BEGIN Provided information

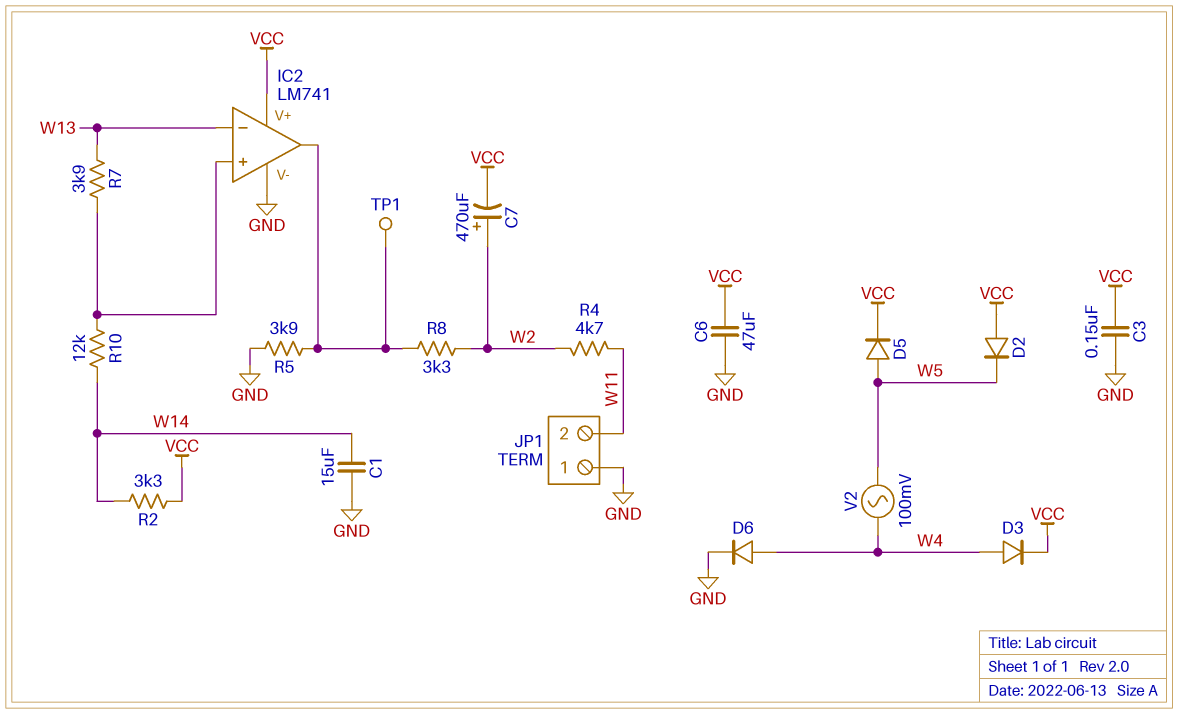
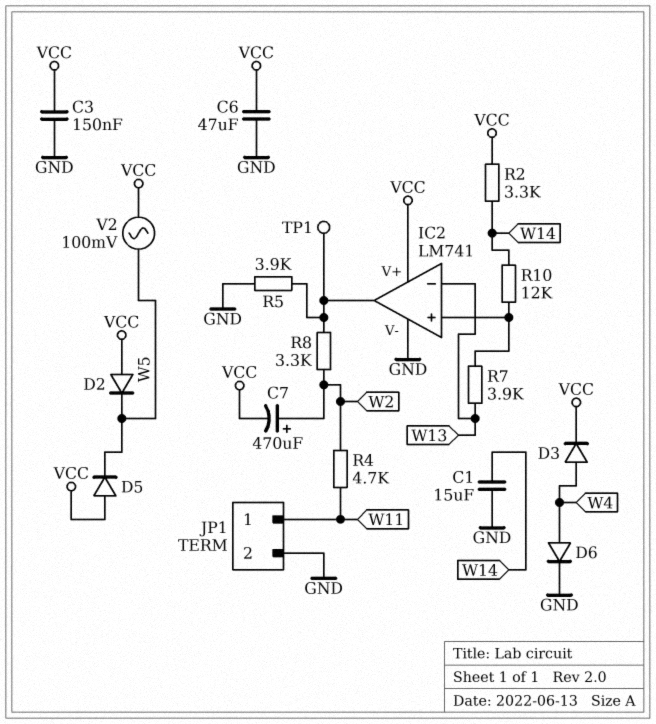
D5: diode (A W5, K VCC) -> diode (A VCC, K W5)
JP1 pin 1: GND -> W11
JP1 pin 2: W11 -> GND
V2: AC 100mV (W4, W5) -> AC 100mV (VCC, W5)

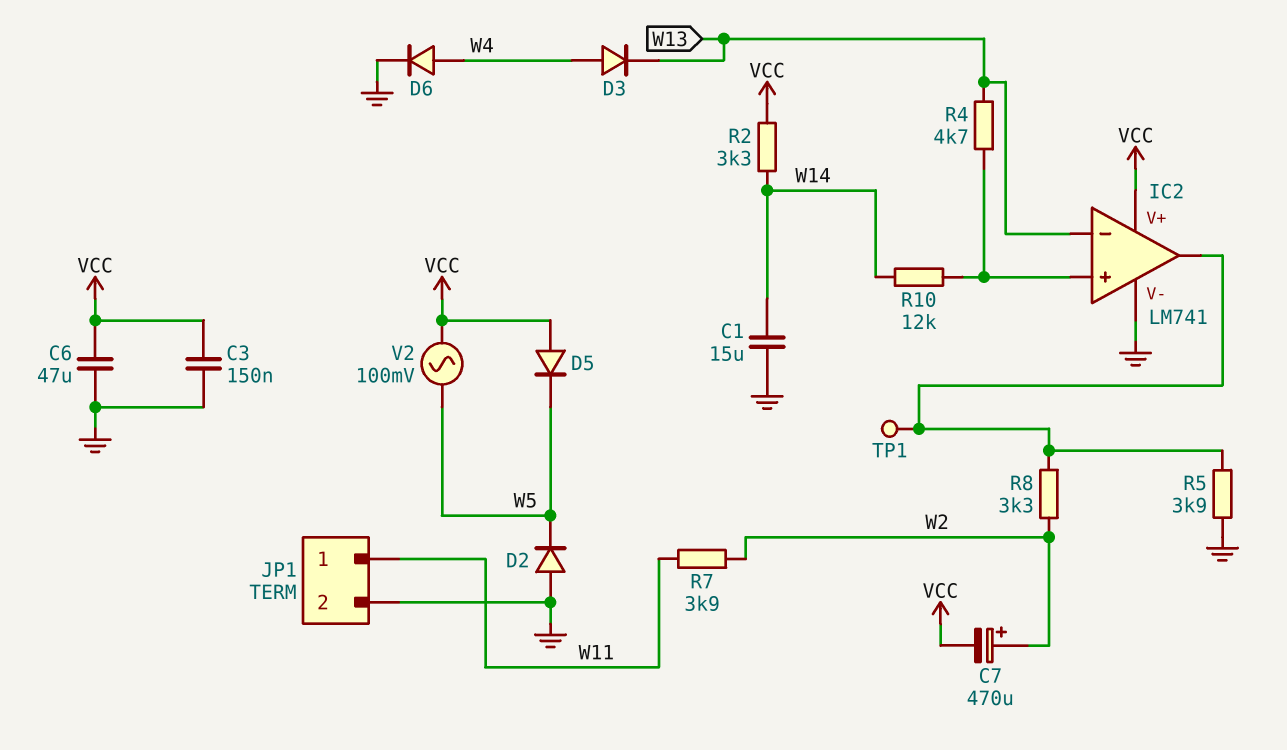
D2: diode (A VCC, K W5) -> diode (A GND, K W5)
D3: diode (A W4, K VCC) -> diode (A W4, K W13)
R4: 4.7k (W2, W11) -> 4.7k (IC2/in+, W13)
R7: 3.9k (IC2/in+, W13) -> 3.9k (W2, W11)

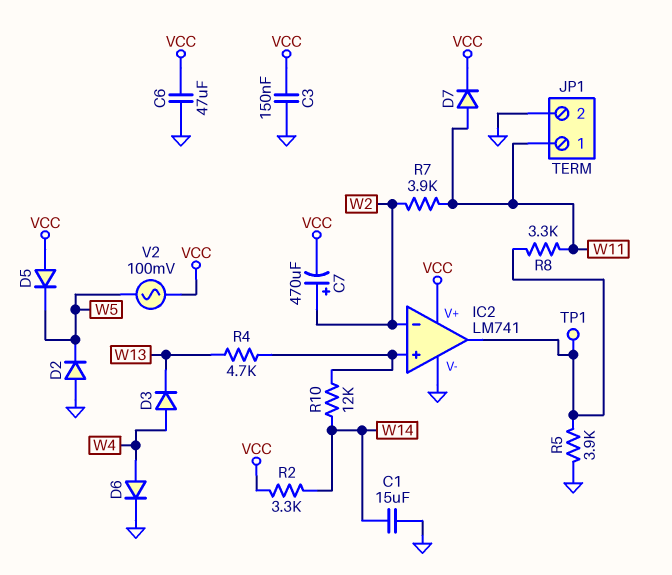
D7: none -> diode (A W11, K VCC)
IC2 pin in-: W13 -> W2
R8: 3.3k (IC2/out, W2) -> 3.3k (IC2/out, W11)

END Provided information

Required action:
Give back an exact reproduction of the entries, with all pictures excluded.

Solution:
D5: diode (A W5, K VCC) -> diode (A VCC, K W5)
JP1 pin 1: GND -> W11
JP1 pin 2: W11 -> GND
V2: AC 100mV (W4, W5) -> AC 100mV (VCC, W5)

D2: diode (A VCC, K W5) -> diode (A GND, K W5)
D3: diode (A W4, K VCC) -> diode (A W4, K W13)
R4: 4.7k (W2, W11) -> 4.7k (IC2/in+, W13)
R7: 3.9k (IC2/in+, W13) -> 3.9k (W2, W11)

D7: none -> diode (A W11, K VCC)
IC2 pin in-: W13 -> W2
R8: 3.3k (IC2/out, W2) -> 3.3k (IC2/out, W11)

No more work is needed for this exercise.